=== PROVIDED ENTRIES ===

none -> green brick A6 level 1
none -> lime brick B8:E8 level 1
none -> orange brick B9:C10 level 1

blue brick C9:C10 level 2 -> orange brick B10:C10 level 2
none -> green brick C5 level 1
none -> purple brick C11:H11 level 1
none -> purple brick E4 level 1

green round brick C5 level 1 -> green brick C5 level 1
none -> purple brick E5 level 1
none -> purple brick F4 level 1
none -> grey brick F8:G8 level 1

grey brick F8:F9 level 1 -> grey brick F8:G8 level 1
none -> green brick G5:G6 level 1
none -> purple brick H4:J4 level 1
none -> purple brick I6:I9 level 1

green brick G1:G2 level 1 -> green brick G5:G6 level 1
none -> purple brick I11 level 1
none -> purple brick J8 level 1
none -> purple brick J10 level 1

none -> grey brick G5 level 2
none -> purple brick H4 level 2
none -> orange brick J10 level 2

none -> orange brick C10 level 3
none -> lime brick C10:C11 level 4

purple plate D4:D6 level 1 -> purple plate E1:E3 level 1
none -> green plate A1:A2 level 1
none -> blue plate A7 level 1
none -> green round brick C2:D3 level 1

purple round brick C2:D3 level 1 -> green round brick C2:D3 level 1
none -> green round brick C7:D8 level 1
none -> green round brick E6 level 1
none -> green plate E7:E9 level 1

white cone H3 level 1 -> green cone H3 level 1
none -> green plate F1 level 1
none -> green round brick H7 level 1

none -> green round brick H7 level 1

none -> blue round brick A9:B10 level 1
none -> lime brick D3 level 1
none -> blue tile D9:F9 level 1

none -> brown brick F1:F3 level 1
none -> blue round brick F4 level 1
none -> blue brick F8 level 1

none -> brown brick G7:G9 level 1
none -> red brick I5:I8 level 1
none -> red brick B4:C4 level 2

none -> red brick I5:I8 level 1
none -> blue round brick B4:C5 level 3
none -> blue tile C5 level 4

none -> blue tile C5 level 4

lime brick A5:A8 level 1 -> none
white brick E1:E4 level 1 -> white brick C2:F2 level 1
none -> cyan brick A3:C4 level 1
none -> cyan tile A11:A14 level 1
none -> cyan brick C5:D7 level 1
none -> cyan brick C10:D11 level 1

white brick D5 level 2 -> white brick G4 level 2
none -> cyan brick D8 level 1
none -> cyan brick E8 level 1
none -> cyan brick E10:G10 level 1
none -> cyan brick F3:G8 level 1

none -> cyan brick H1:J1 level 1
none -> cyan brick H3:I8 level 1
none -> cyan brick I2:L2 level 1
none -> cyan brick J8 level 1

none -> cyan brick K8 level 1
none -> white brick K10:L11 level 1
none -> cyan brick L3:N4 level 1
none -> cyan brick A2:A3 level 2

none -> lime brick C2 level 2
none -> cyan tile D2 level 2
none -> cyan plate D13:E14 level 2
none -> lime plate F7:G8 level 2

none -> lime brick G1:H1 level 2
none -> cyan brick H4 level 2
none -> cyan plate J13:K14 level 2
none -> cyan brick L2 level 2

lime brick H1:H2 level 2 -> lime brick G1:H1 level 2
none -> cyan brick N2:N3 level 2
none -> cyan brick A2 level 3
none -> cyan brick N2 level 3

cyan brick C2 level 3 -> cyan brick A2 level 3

===

- _GOAL OF THE EXERCISE_
Keeping every word and mark as it is, print the entries above.

- _TASK OUTPUT_
none -> green brick A6 level 1
none -> lime brick B8:E8 level 1
none -> orange brick B9:C10 level 1

blue brick C9:C10 level 2 -> orange brick B10:C10 level 2
none -> green brick C5 level 1
none -> purple brick C11:H11 level 1
none -> purple brick E4 level 1

green round brick C5 level 1 -> green brick C5 level 1
none -> purple brick E5 level 1
none -> purple brick F4 level 1
none -> grey brick F8:G8 level 1

grey brick F8:F9 level 1 -> grey brick F8:G8 level 1
none -> green brick G5:G6 level 1
none -> purple brick H4:J4 level 1
none -> purple brick I6:I9 level 1

green brick G1:G2 level 1 -> green brick G5:G6 level 1
none -> purple brick I11 level 1
none -> purple brick J8 level 1
none -> purple brick J10 level 1

none -> grey brick G5 level 2
none -> purple brick H4 level 2
none -> orange brick J10 level 2

none -> orange brick C10 level 3
none -> lime brick C10:C11 level 4

purple plate D4:D6 level 1 -> purple plate E1:E3 level 1
none -> green plate A1:A2 level 1
none -> blue plate A7 level 1
none -> green round brick C2:D3 level 1

purple round brick C2:D3 level 1 -> green round brick C2:D3 level 1
none -> green round brick C7:D8 level 1
none -> green round brick E6 level 1
none -> green plate E7:E9 level 1

white cone H3 level 1 -> green cone H3 level 1
none -> green plate F1 level 1
none -> green round brick H7 level 1

none -> green round brick H7 level 1

none -> blue round brick A9:B10 level 1
none -> lime brick D3 level 1
none -> blue tile D9:F9 level 1

none -> brown brick F1:F3 level 1
none -> blue round brick F4 level 1
none -> blue brick F8 level 1

none -> brown brick G7:G9 level 1
none -> red brick I5:I8 level 1
none -> red brick B4:C4 level 2

none -> red brick I5:I8 level 1
none -> blue round brick B4:C5 level 3
none -> blue tile C5 level 4

none -> blue tile C5 level 4

lime brick A5:A8 level 1 -> none
white brick E1:E4 level 1 -> white brick C2:F2 level 1
none -> cyan brick A3:C4 level 1
none -> cyan tile A11:A14 level 1
none -> cyan brick C5:D7 level 1
none -> cyan brick C10:D11 level 1

white brick D5 level 2 -> white brick G4 level 2
none -> cyan brick D8 level 1
none -> cyan brick E8 level 1
none -> cyan brick E10:G10 level 1
none -> cyan brick F3:G8 level 1

none -> cyan brick H1:J1 level 1
none -> cyan brick H3:I8 level 1
none -> cyan brick I2:L2 level 1
none -> cyan brick J8 level 1

none -> cyan brick K8 level 1
none -> white brick K10:L11 level 1
none -> cyan brick L3:N4 level 1
none -> cyan brick A2:A3 level 2

none -> lime brick C2 level 2
none -> cyan tile D2 level 2
none -> cyan plate D13:E14 level 2
none -> lime plate F7:G8 level 2

none -> lime brick G1:H1 level 2
none -> cyan brick H4 level 2
none -> cyan plate J13:K14 level 2
none -> cyan brick L2 level 2

lime brick H1:H2 level 2 -> lime brick G1:H1 level 2
none -> cyan brick N2:N3 level 2
none -> cyan brick A2 level 3
none -> cyan brick N2 level 3

cyan brick C2 level 3 -> cyan brick A2 level 3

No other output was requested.